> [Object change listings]

++++++++

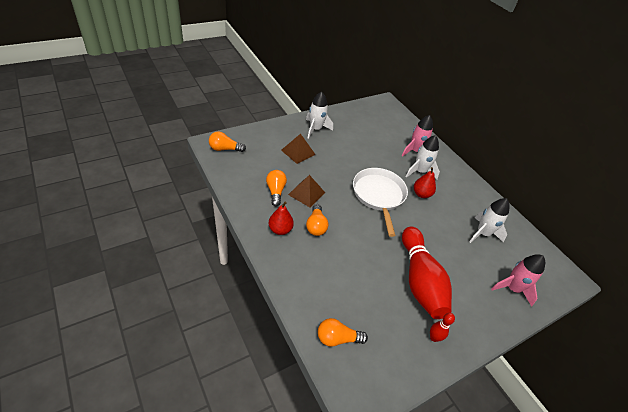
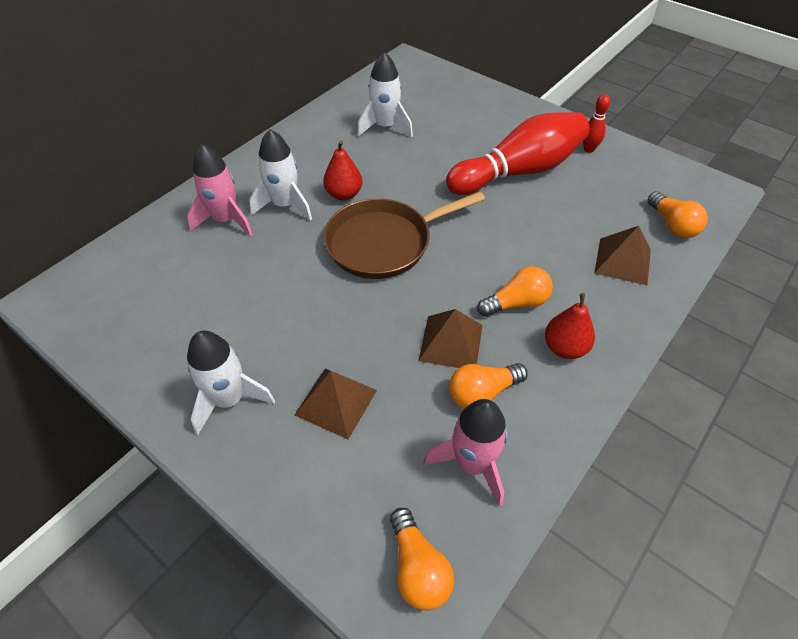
camera: 105 degrees left, 5 degrees up
(320, 289) = (622, 261): none -> brown pyramid
(379, 195) = (383, 243): white pan -> brown pan
(512, 288) = (461, 99): pink rocket -> pink rocket (472, 464)

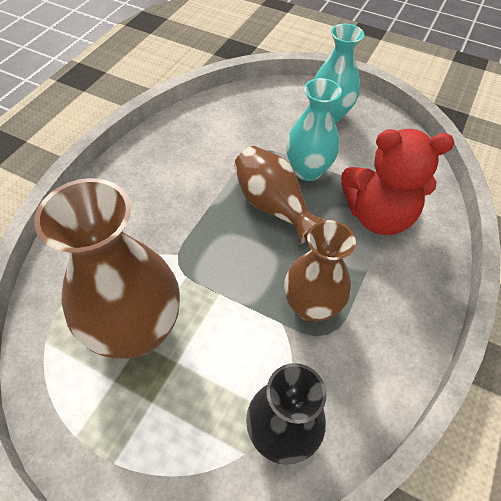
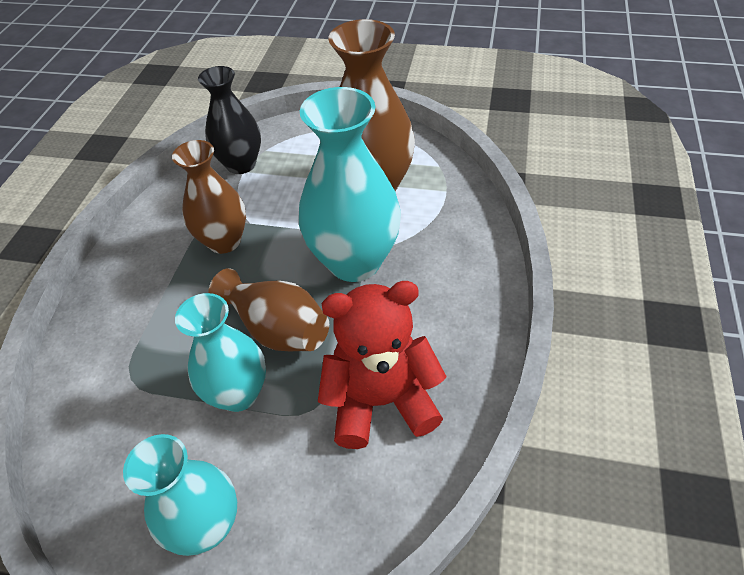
camera: 170 degrees right, 5 degrees down
(192, 246) = (354, 261): none -> turquoise vase
(378, 216) = (147, 351): red teddy bear -> red teddy bear (381, 401)

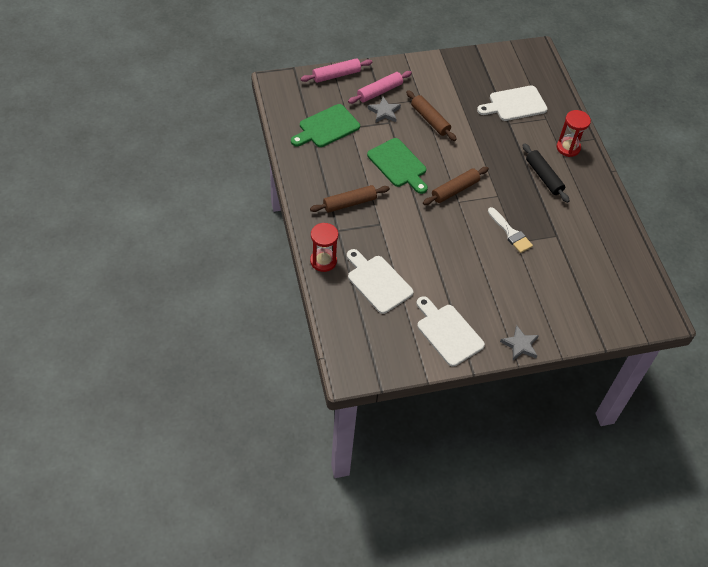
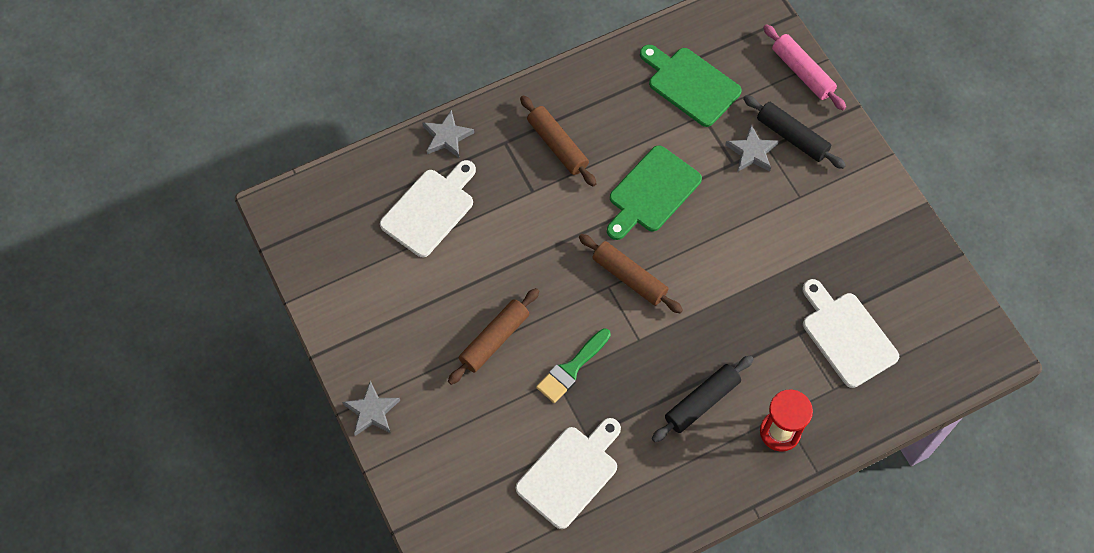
camera: 80 degrees right, 10 degrees up
(323, 261) = (447, 137): red hourglass -> grey star
(379, 92) = (792, 137): pink rolling pin -> black rolling pin
(430, 120) = (760, 217): brown rolling pin -> brown rolling pin (494, 340)
(448, 332) = (369, 313): white cutting board -> white cutting board (570, 473)
(510, 233) = (571, 369): white brush -> green brush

++++++++

> [EXERCISE AIM] Please filter the entries for the word "none" and copy the lines that have it.

> [SOLUTION]
(320, 289) = (622, 261): none -> brown pyramid
(192, 246) = (354, 261): none -> turquoise vase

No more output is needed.